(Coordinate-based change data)
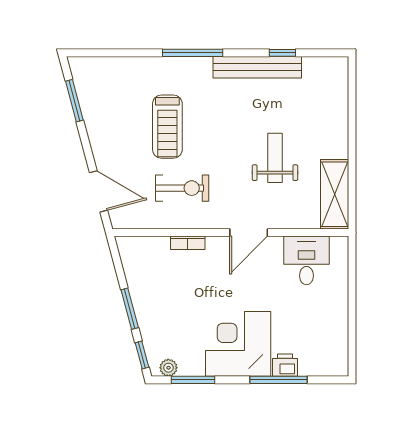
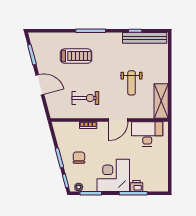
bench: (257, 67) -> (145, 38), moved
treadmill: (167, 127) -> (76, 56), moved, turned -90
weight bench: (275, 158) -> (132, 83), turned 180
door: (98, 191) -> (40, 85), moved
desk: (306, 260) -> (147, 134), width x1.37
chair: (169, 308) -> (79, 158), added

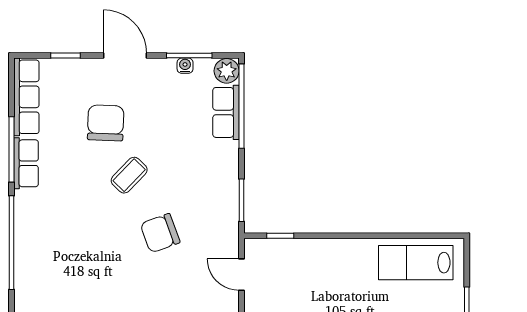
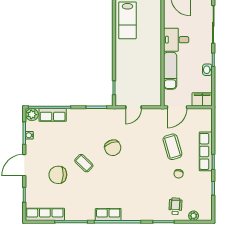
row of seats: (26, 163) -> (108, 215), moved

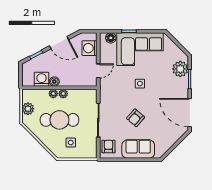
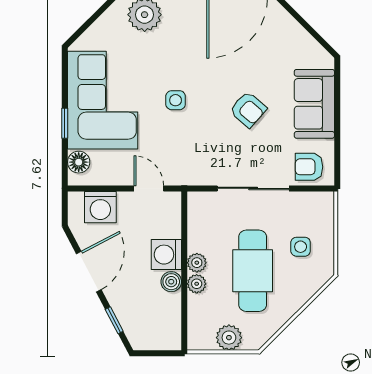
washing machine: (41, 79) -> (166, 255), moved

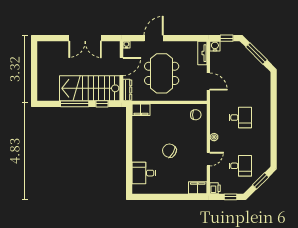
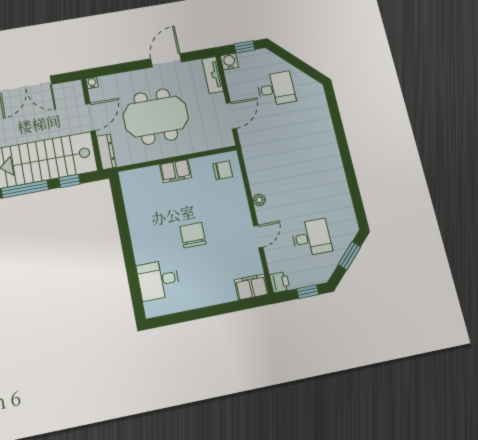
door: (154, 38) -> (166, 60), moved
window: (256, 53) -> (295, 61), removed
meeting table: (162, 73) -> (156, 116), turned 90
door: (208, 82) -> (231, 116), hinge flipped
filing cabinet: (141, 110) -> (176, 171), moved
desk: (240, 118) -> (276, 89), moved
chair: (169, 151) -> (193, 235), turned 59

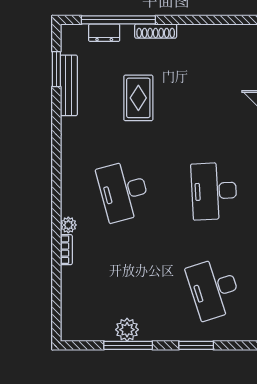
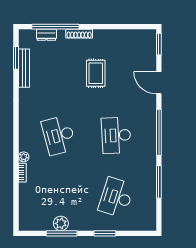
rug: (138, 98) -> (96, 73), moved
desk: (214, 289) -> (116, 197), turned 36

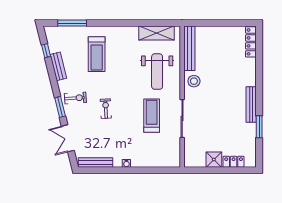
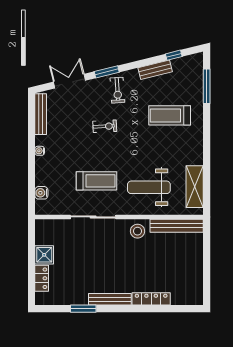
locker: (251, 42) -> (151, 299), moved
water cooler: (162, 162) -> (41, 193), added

* * *

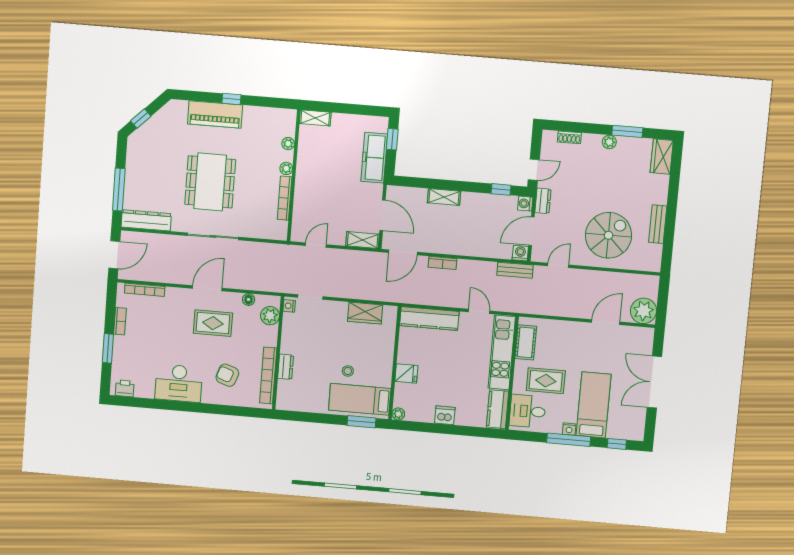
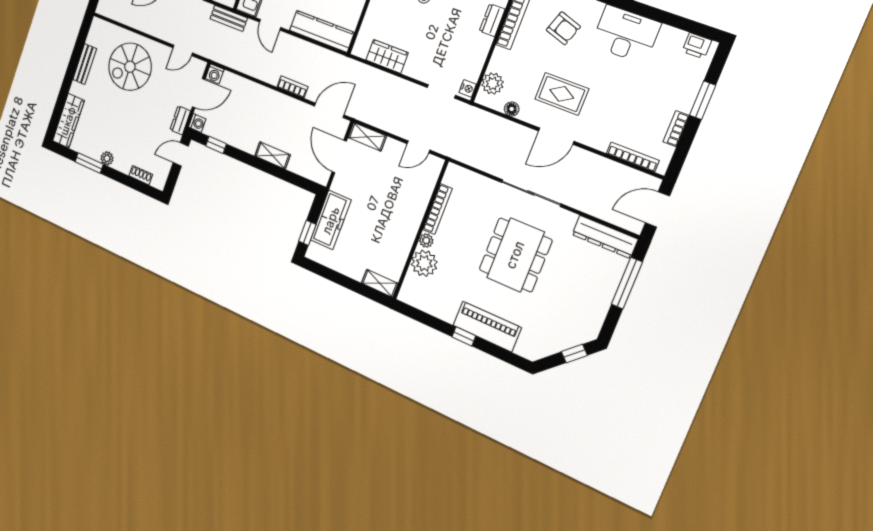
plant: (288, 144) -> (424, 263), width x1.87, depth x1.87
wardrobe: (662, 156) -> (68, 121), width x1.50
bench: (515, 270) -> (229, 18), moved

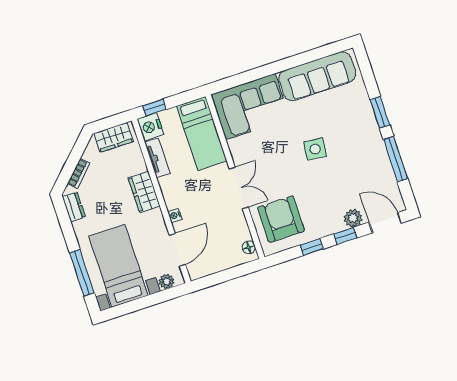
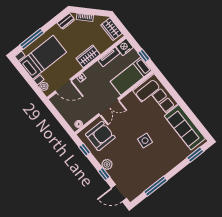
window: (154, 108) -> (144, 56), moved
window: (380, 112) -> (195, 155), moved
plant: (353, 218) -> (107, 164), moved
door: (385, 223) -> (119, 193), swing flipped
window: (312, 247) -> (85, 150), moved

§ Task instructions
Copy nothing but the lines above from the one with "bench: (515, 270) -> (229, 18), moved" to the one with "window: (312, 247) -> (85, 150), moved", inclusive, word for word. Leave every picture out.

§ Solution for this task
bench: (515, 270) -> (229, 18), moved

window: (154, 108) -> (144, 56), moved
window: (380, 112) -> (195, 155), moved
plant: (353, 218) -> (107, 164), moved
door: (385, 223) -> (119, 193), swing flipped
window: (312, 247) -> (85, 150), moved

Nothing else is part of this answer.